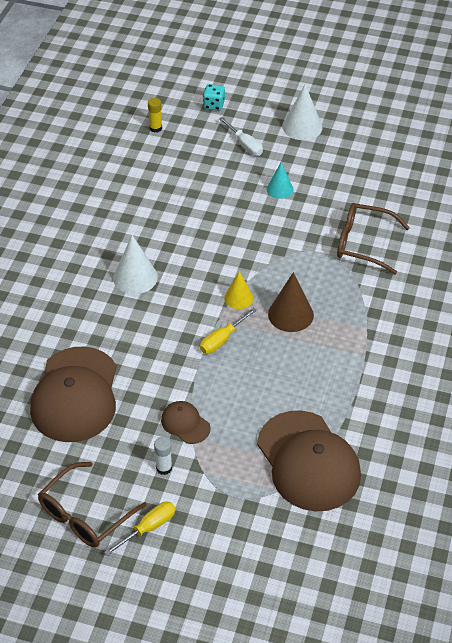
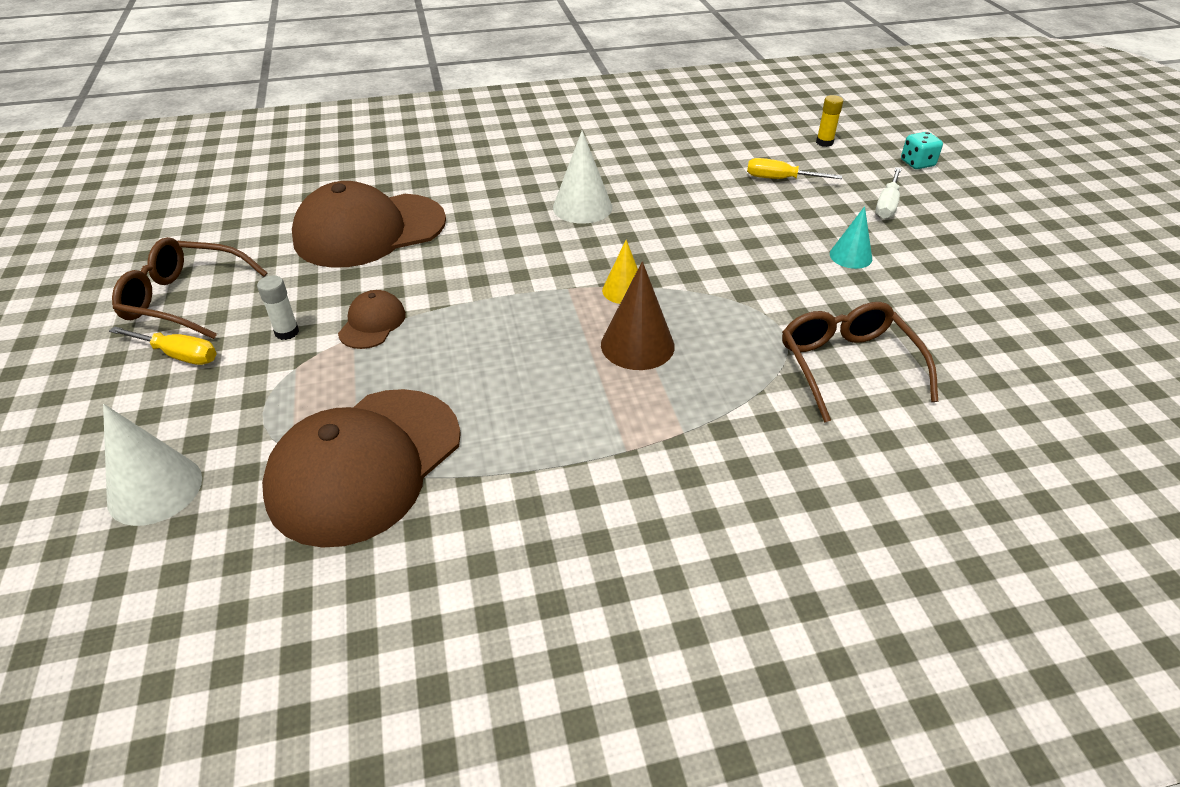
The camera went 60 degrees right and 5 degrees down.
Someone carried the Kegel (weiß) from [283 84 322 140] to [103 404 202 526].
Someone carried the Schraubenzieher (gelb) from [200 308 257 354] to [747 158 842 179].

########################################

** What is being asked **
Output each of the lines above exactly, apart from the images.

** Your response **
The camera went 60 degrees right and 5 degrees down.
Someone carried the Kegel (weiß) from [283 84 322 140] to [103 404 202 526].
Someone carried the Schraubenzieher (gelb) from [200 308 257 354] to [747 158 842 179].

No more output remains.